* [ASSIGNMENT]: Determine which lines of the records include the word "fish", and copy them.

* [Data excerpts]:

::::::::

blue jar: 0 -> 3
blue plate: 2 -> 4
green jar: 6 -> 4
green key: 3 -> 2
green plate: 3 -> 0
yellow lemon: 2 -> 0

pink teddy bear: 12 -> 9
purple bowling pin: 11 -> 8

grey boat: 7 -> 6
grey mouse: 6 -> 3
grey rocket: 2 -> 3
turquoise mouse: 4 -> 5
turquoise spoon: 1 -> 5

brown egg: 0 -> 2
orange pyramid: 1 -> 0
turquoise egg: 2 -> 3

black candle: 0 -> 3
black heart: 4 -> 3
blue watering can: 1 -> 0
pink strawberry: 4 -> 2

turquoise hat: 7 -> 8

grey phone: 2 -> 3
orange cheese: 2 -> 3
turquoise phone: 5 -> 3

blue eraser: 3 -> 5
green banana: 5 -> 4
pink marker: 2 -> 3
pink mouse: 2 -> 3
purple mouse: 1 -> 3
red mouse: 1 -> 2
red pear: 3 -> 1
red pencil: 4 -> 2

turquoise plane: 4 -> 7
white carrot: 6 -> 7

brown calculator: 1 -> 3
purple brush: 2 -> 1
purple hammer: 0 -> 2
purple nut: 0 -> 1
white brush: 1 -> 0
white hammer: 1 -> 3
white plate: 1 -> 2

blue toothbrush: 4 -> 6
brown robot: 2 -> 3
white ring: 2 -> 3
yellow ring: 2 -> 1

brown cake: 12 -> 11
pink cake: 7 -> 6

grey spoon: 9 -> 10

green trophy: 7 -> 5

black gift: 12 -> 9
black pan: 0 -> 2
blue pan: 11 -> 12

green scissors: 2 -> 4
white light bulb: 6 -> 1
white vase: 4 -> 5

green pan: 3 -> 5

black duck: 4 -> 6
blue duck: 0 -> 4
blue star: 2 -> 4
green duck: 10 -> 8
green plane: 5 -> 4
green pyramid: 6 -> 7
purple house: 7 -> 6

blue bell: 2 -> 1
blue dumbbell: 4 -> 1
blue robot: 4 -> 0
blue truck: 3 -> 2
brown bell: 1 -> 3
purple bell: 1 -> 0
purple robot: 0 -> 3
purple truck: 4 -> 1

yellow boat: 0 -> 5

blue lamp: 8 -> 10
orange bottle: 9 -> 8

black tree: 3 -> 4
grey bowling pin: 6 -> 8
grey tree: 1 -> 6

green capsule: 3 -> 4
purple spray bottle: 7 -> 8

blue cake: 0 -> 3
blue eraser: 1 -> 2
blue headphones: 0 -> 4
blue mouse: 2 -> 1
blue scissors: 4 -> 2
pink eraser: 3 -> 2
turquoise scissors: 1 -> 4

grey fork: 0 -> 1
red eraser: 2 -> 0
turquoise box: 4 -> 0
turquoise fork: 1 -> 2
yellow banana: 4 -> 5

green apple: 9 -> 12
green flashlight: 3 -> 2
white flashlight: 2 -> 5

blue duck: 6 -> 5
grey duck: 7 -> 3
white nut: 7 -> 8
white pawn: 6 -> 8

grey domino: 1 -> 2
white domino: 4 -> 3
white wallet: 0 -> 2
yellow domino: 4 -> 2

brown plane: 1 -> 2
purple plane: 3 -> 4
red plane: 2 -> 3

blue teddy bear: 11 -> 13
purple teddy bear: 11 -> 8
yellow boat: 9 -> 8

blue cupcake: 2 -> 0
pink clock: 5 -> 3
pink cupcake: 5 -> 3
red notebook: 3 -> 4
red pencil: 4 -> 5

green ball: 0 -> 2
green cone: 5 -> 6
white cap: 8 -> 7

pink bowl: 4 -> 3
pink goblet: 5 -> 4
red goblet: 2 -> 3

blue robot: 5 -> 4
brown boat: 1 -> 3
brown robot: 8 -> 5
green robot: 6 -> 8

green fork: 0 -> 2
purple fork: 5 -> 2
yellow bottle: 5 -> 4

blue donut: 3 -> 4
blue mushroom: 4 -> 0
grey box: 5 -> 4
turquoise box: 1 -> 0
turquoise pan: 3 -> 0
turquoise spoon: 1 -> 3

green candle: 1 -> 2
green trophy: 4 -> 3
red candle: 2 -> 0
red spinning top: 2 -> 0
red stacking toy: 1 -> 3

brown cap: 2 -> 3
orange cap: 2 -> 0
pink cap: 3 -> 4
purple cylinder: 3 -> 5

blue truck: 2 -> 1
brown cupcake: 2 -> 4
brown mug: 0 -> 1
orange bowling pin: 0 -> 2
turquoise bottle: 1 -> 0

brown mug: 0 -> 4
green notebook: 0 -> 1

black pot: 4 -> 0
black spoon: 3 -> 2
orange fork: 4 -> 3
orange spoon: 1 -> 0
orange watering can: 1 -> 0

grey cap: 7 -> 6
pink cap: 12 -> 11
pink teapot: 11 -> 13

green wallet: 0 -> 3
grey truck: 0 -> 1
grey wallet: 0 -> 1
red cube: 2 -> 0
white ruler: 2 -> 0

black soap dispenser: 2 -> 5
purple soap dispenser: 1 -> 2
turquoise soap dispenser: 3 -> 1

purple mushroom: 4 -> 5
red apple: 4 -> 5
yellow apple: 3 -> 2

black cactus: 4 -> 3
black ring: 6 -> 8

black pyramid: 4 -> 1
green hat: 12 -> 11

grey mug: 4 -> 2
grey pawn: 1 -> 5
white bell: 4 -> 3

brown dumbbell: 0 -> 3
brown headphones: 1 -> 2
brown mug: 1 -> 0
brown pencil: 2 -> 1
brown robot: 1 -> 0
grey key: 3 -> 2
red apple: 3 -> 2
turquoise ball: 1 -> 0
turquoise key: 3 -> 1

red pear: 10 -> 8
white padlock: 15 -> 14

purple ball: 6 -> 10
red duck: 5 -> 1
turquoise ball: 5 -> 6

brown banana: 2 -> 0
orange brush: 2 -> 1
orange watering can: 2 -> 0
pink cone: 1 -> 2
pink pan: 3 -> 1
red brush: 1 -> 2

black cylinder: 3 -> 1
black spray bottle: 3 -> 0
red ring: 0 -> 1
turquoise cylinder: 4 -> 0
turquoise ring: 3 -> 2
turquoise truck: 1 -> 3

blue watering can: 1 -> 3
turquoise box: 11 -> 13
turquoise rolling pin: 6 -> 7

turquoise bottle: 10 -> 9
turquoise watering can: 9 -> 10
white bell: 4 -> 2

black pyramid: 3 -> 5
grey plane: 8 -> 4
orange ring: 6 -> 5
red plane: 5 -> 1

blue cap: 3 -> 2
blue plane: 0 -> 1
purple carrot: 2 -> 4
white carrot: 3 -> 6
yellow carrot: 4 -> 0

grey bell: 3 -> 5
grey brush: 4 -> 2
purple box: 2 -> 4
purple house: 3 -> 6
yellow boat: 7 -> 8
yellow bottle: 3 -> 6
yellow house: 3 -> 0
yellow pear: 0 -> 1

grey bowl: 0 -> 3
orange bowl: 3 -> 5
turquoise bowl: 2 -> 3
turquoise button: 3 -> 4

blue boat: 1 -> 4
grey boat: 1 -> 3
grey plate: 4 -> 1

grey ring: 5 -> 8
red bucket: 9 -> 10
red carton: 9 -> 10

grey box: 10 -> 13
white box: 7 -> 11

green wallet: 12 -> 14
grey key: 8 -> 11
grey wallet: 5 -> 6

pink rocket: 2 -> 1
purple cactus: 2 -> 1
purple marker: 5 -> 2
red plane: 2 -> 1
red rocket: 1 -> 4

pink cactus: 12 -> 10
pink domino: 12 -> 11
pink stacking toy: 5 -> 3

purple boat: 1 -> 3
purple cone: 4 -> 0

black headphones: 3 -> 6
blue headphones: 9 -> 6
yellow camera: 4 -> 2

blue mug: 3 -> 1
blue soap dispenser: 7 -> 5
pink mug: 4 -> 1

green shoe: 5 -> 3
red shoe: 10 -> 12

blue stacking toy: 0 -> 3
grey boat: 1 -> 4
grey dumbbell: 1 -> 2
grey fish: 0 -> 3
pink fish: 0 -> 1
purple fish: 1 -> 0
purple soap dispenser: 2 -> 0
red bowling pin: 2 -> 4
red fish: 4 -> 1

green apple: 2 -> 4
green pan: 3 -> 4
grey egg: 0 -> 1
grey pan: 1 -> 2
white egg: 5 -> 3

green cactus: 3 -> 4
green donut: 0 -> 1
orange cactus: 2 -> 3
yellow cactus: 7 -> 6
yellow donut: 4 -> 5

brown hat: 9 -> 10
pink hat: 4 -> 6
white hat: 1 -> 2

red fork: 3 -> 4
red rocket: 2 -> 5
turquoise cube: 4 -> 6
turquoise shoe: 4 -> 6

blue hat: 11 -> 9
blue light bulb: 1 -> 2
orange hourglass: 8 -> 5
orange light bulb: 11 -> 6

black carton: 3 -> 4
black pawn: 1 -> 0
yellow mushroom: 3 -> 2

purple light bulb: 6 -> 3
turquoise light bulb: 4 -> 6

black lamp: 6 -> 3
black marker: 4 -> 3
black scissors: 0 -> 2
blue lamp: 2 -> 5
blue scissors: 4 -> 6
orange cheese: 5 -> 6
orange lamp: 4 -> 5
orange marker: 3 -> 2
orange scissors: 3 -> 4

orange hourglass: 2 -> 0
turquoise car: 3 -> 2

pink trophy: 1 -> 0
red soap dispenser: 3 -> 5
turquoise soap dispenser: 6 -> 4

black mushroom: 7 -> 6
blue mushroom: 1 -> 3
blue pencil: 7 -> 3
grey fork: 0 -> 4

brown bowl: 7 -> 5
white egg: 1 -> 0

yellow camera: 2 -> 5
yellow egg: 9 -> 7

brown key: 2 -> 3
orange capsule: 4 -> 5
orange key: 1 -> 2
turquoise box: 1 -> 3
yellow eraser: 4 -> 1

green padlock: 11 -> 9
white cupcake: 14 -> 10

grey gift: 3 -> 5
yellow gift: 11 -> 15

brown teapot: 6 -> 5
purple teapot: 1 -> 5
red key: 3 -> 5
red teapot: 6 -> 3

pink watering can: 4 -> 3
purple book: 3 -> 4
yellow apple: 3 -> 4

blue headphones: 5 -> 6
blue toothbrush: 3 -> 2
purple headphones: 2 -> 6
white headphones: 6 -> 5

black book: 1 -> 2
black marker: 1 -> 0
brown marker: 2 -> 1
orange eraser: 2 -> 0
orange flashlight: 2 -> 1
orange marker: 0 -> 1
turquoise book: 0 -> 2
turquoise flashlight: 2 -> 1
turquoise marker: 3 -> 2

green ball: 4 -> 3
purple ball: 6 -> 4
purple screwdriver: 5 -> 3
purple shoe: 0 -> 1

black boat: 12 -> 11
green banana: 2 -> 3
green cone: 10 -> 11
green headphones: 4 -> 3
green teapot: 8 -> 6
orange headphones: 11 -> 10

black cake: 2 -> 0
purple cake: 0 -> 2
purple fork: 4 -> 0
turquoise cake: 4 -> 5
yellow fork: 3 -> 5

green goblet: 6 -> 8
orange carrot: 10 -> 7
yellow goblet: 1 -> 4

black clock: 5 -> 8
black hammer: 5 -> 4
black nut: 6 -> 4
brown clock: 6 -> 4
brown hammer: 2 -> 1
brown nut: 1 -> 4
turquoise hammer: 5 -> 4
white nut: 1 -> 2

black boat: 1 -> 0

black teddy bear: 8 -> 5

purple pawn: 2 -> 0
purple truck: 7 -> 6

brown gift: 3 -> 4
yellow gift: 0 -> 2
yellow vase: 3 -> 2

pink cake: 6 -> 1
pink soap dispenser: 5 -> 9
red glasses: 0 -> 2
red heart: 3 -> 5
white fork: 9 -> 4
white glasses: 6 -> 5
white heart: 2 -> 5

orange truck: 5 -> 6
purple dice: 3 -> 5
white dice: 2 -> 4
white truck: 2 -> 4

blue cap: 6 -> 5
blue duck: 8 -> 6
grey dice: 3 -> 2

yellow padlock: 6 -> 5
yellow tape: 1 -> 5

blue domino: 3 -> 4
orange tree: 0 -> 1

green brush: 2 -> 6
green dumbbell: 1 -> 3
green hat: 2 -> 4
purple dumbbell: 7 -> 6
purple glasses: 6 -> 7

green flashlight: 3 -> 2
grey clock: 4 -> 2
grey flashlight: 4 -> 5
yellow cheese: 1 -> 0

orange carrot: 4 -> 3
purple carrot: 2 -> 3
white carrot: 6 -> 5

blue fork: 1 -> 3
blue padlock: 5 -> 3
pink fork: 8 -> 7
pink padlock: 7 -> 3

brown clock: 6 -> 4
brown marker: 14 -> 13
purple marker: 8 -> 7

::::::::

* [SOLUTION]:
grey fish: 0 -> 3
pink fish: 0 -> 1
purple fish: 1 -> 0
red fish: 4 -> 1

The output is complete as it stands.